*** Opening Excerpted data ***

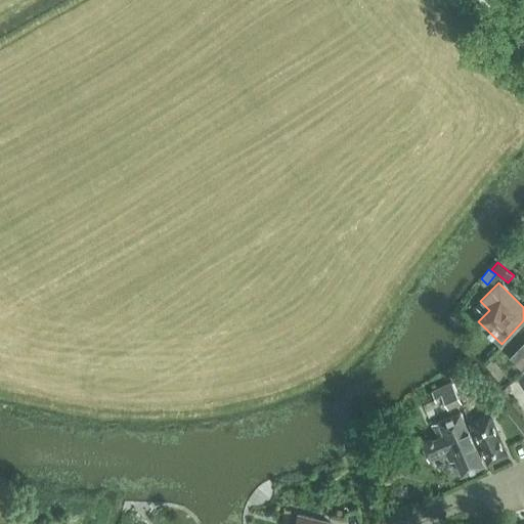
[(523,366),(523,365),(523,341),(512,354),(523,366)]
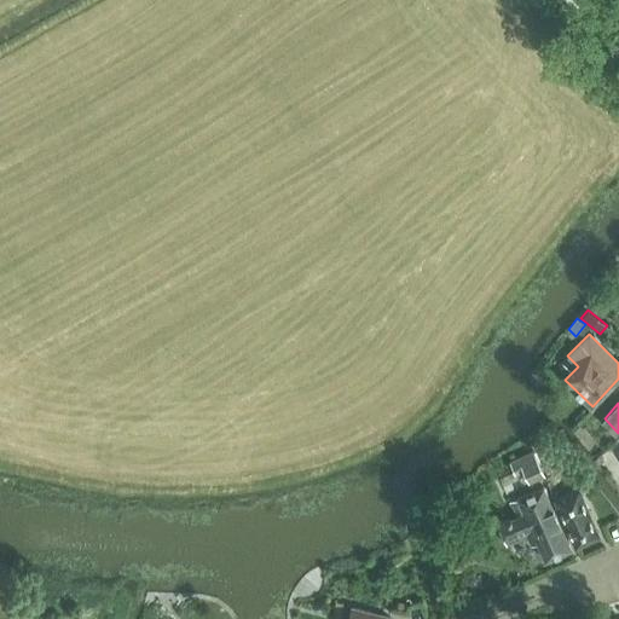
[(528,482),(544,475),(538,461),(522,468),(528,482)]
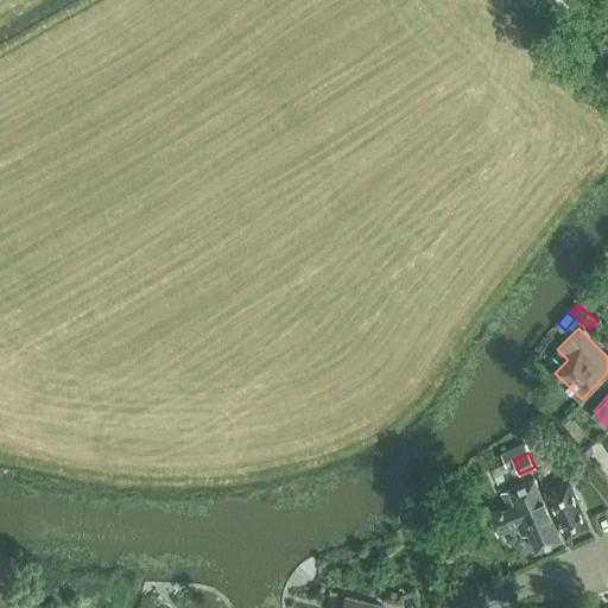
[(561,538),(543,499),(533,477),(508,488),(515,505),(502,511),(501,510),(489,514),(498,534),(515,526),(520,536),(527,532),(536,550),(561,538)]
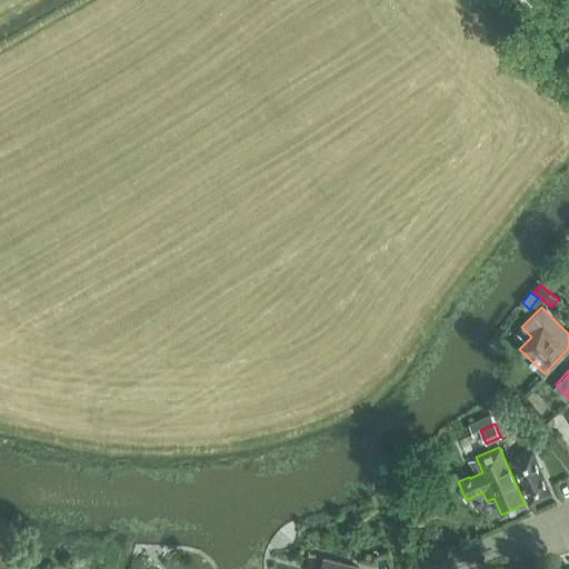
[(529,502),(550,492),(531,449),(509,459),(529,502)]
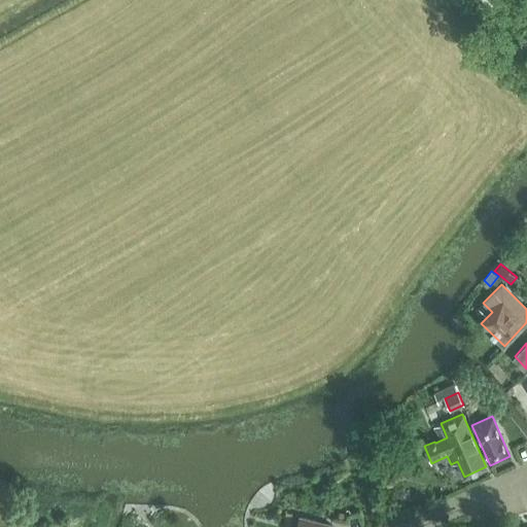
[(331,526),(332,525),(300,517),(296,526),(331,526)]
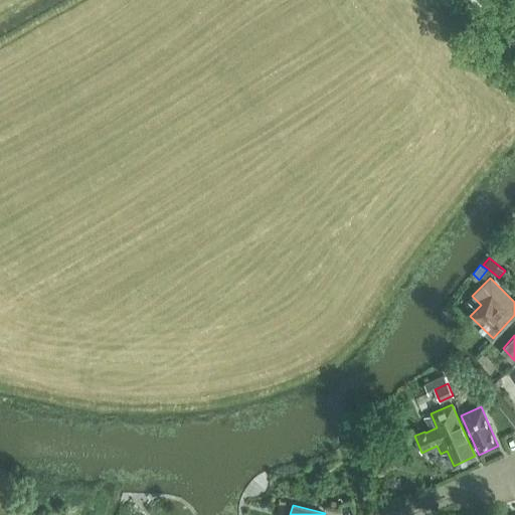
All buildings are outlined.
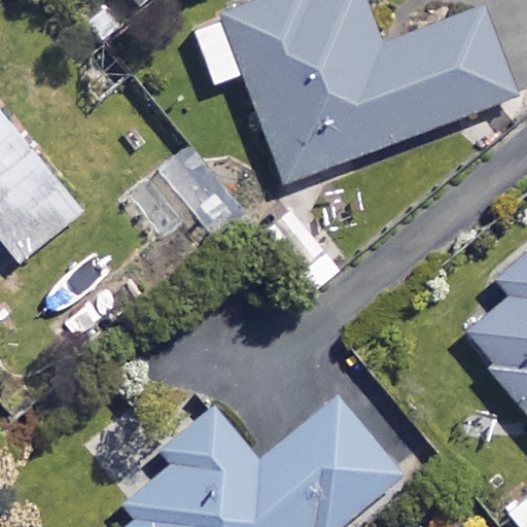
[(134,0),(142,8),(151,0),(134,0)]
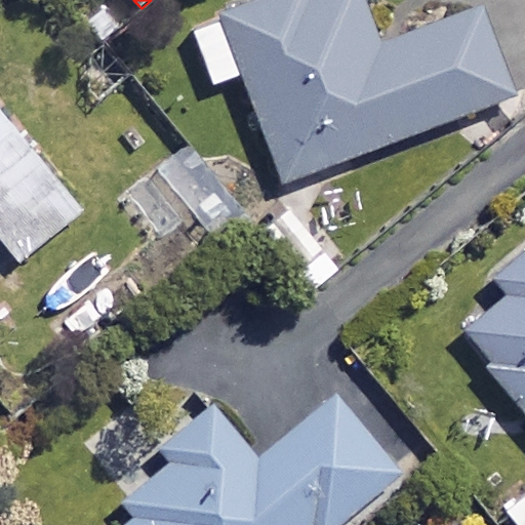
[(375,51),(356,0),(275,0),(192,32),(213,87),(243,77),(283,185),(517,97),(484,10),(375,51)]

*** Closing Excerpted data ***

### Directions for this task
The records above, copied word for word without the pictures, are what should be output.

### Answer to this task
[(523,366),(523,365),(523,341),(512,354),(523,366)]
[(528,482),(544,475),(538,461),(522,468),(528,482)]
[(561,538),(543,499),(533,477),(508,488),(515,505),(502,511),(501,510),(489,514),(498,534),(515,526),(520,536),(527,532),(536,550),(561,538)]
[(529,502),(550,492),(531,449),(509,459),(529,502)]
[(331,526),(332,525),(300,517),(296,526),(331,526)]
All buildings are outlined.
[(134,0),(142,8),(151,0),(134,0)]
[(375,51),(356,0),(275,0),(192,32),(213,87),(243,77),(283,185),(517,97),(484,10),(375,51)]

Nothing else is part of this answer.